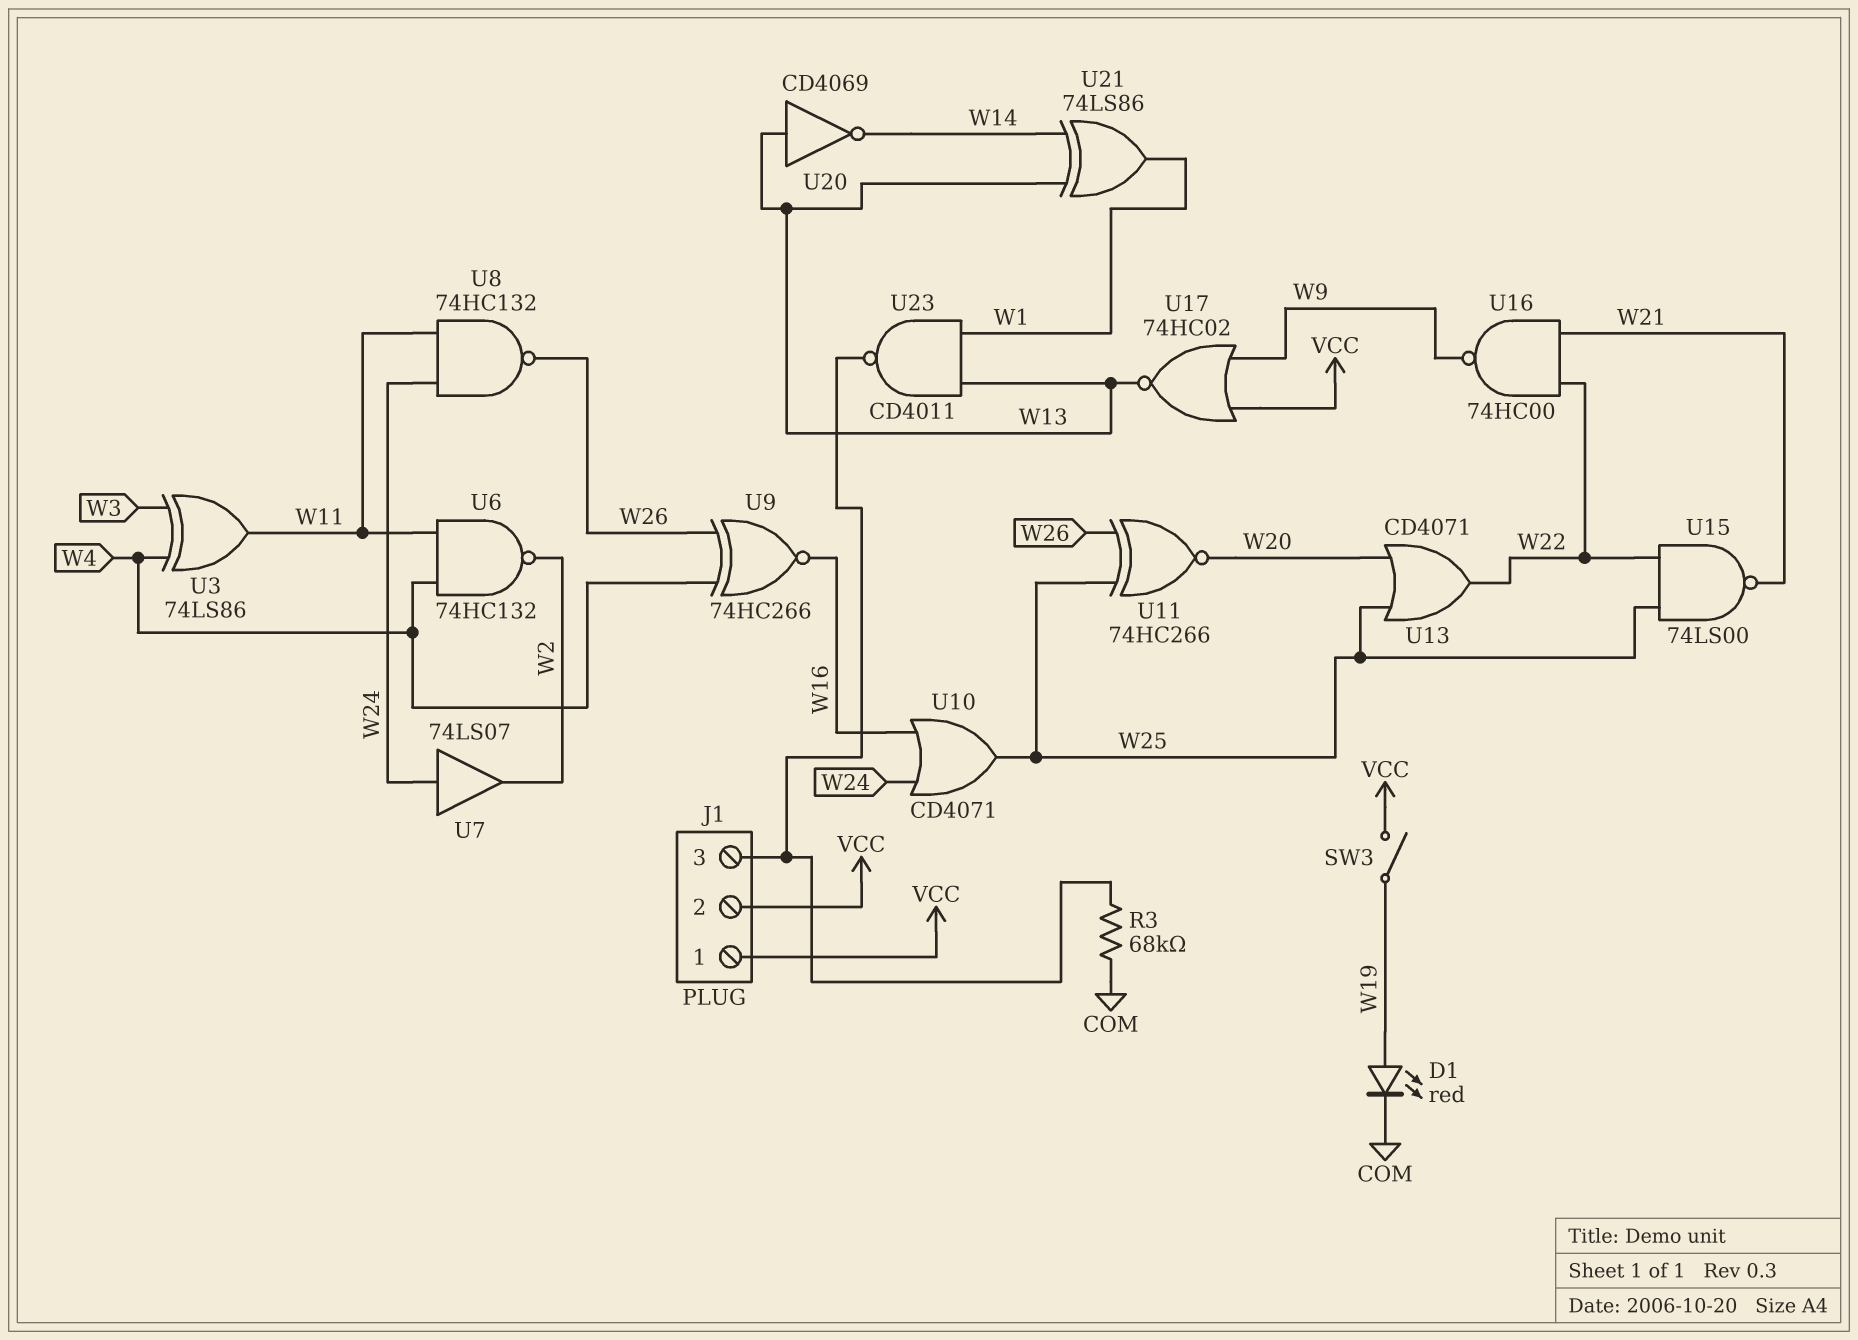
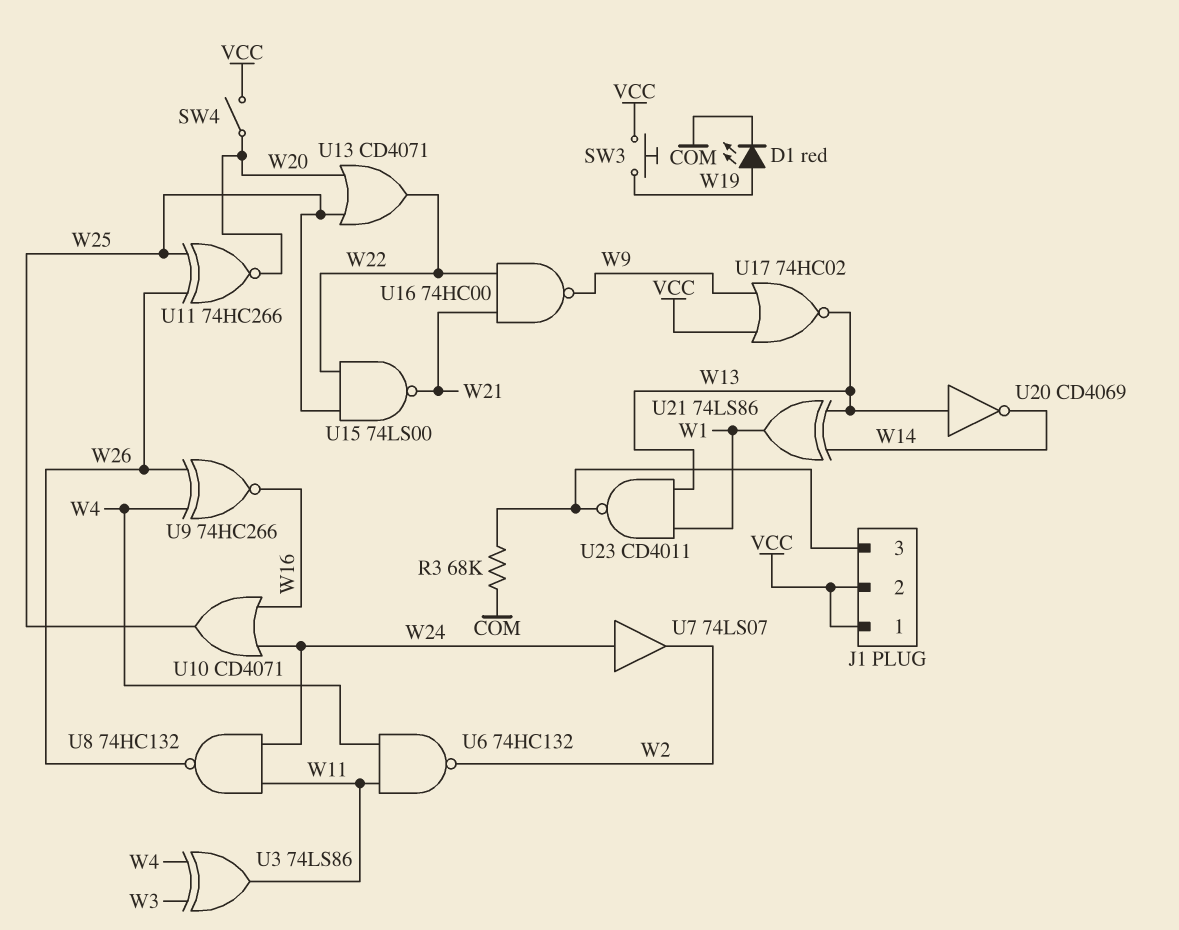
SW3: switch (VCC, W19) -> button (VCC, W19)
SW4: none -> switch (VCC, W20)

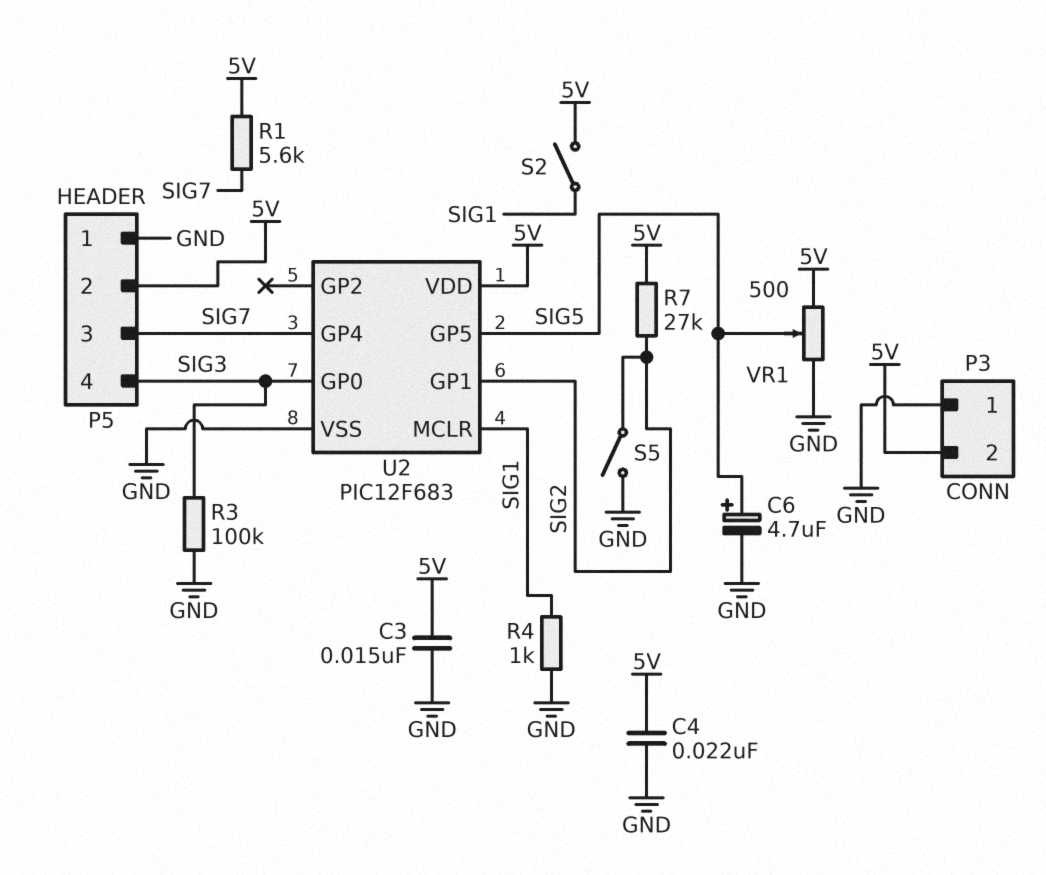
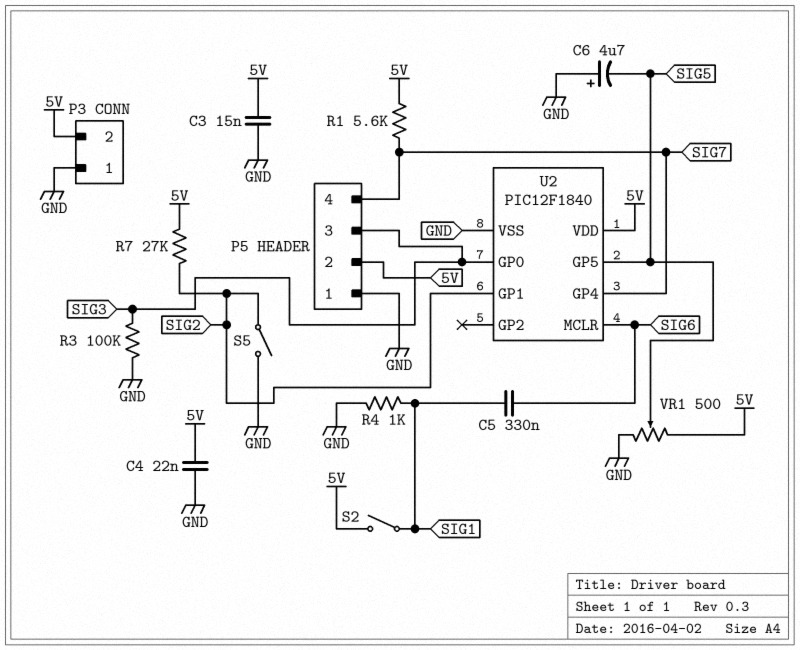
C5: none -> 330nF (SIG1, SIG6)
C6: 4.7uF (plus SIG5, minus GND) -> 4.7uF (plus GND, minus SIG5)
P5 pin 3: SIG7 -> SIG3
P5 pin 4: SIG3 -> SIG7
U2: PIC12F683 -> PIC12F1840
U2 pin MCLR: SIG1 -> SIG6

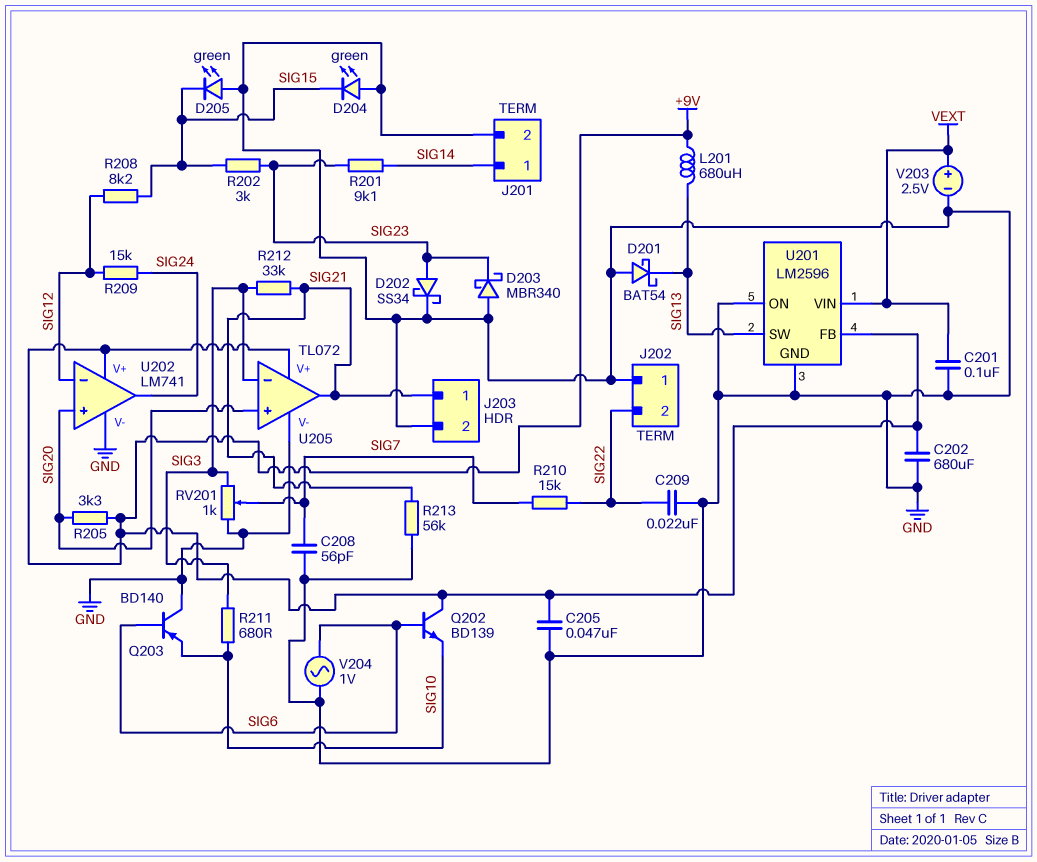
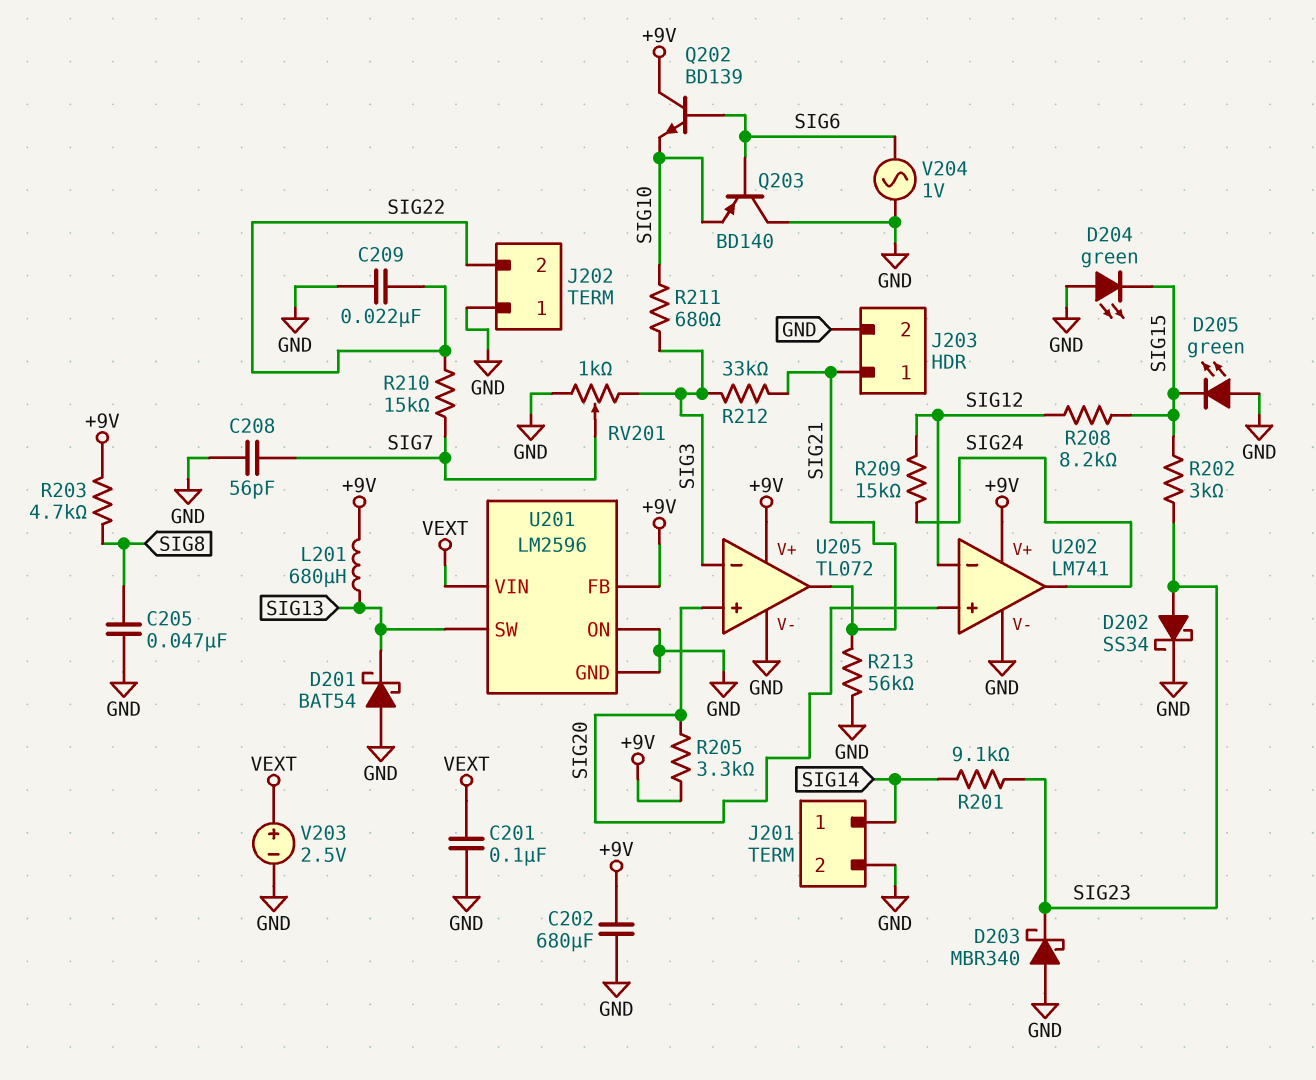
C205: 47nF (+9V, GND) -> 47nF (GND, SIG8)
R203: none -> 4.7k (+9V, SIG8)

### Work order
When a line of the records has the word "none", pick it out and copy it.

### The completed task
SW4: none -> switch (VCC, W20)
C5: none -> 330nF (SIG1, SIG6)
R203: none -> 4.7k (+9V, SIG8)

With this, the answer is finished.